◆ **Data to examine**

____

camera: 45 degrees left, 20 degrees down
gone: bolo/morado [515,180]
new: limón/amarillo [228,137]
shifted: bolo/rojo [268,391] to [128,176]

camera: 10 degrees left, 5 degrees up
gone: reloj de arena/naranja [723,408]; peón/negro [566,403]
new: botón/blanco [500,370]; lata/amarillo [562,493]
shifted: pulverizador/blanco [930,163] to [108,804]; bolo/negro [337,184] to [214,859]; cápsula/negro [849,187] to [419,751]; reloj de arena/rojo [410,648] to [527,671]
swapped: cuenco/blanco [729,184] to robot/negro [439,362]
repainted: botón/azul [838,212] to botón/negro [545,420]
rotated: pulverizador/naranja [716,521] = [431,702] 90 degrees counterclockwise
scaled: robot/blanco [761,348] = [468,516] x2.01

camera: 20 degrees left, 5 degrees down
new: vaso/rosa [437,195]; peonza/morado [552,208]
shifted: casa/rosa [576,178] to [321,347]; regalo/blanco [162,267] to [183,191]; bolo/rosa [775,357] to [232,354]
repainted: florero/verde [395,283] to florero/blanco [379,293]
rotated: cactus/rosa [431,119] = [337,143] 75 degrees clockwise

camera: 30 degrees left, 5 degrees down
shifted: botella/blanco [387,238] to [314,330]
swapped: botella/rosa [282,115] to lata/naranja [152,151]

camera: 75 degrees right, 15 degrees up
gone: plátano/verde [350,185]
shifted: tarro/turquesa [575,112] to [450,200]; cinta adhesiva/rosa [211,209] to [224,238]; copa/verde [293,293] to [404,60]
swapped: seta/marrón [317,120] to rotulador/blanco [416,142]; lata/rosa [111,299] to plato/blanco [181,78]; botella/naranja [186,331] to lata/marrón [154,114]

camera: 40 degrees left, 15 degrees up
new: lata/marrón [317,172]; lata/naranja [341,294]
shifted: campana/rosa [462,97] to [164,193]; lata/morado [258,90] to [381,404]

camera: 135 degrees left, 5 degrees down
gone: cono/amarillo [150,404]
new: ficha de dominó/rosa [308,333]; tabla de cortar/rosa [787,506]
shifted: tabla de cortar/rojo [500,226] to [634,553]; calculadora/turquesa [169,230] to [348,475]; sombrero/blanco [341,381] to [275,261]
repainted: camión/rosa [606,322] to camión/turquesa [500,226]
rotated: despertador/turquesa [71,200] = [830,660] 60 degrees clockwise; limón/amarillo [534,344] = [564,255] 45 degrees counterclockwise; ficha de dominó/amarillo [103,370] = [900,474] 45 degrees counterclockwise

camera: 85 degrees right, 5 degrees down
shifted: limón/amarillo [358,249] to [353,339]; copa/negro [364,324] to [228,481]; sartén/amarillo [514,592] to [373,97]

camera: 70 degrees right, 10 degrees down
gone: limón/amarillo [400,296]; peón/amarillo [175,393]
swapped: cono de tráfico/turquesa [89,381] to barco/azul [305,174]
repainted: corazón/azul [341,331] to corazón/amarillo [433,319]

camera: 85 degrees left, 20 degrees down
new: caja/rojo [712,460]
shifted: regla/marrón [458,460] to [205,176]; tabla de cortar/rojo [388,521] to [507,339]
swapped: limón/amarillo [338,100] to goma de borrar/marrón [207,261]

____

◆ **Work request**
Search the data above for the string "gone" and report each line that holds it.

◆ **The completed task**
gone: bolo/morado [515,180]
gone: reloj de arena/naranja [723,408]; peón/negro [566,403]
gone: plátano/verde [350,185]
gone: cono/amarillo [150,404]
gone: limón/amarillo [400,296]; peón/amarillo [175,393]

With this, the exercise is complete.